> **Assignment**: Please return the lines, both ends included, that run from the one containing "R203: 680 (ALARM, DGND) -> 680 (ALARM, RESET)" to the last line of the data below, exactly and alone.

[[ Data shown open ]]

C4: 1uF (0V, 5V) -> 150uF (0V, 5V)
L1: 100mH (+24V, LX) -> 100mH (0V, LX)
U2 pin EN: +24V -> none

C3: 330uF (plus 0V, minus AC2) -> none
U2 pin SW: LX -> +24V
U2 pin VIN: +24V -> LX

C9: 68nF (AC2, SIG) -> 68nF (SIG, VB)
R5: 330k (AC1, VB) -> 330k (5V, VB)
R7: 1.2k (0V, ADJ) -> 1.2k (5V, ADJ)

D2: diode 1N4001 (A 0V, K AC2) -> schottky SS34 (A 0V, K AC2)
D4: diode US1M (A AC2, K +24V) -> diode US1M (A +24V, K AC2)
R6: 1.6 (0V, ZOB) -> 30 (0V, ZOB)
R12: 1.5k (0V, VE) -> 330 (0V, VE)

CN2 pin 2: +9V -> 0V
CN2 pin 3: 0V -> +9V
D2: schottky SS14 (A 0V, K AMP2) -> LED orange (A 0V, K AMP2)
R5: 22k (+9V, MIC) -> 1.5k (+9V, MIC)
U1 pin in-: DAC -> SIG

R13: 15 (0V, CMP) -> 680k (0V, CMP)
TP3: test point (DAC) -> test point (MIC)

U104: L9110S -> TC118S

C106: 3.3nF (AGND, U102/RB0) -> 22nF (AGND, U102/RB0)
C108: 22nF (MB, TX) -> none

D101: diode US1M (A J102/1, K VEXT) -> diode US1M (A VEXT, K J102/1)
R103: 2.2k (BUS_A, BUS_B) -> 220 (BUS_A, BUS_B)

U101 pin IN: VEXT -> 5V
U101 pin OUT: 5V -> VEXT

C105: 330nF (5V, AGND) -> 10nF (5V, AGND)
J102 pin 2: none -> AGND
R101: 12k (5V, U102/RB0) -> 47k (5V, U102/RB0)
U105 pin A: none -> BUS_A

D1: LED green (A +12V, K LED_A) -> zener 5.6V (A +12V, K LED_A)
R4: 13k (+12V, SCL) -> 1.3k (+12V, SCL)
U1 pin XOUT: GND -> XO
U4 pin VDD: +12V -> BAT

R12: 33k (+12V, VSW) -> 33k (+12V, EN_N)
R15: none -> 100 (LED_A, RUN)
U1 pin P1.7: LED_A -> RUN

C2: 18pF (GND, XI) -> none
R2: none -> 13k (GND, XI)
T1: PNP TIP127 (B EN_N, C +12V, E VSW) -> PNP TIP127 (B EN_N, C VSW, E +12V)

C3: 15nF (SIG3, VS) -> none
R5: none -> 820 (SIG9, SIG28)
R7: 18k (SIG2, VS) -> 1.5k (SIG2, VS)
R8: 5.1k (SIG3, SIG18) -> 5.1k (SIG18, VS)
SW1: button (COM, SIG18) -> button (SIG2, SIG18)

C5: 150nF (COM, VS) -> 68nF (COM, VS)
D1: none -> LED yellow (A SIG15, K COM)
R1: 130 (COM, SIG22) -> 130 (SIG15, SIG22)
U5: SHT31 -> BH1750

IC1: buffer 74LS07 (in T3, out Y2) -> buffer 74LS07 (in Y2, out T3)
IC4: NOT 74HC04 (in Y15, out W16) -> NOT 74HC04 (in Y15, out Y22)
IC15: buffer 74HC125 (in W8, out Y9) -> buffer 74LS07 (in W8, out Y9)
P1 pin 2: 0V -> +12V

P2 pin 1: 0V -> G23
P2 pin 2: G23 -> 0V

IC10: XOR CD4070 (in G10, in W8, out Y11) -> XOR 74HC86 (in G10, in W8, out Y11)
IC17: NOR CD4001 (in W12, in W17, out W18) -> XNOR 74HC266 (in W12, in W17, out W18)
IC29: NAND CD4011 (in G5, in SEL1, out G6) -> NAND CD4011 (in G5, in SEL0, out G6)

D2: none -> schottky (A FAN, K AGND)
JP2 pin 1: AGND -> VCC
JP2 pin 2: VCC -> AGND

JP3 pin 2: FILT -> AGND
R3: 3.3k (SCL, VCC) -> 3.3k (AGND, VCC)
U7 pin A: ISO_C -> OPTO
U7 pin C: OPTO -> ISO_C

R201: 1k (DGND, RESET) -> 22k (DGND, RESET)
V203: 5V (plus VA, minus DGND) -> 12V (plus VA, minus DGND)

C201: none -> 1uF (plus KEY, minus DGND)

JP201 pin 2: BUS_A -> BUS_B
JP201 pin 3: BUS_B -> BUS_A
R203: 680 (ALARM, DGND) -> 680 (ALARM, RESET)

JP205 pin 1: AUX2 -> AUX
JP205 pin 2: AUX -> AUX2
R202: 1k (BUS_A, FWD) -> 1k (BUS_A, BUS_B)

[[ Data shown closed ]]

> **Response**:
R203: 680 (ALARM, DGND) -> 680 (ALARM, RESET)

JP205 pin 1: AUX2 -> AUX
JP205 pin 2: AUX -> AUX2
R202: 1k (BUS_A, FWD) -> 1k (BUS_A, BUS_B)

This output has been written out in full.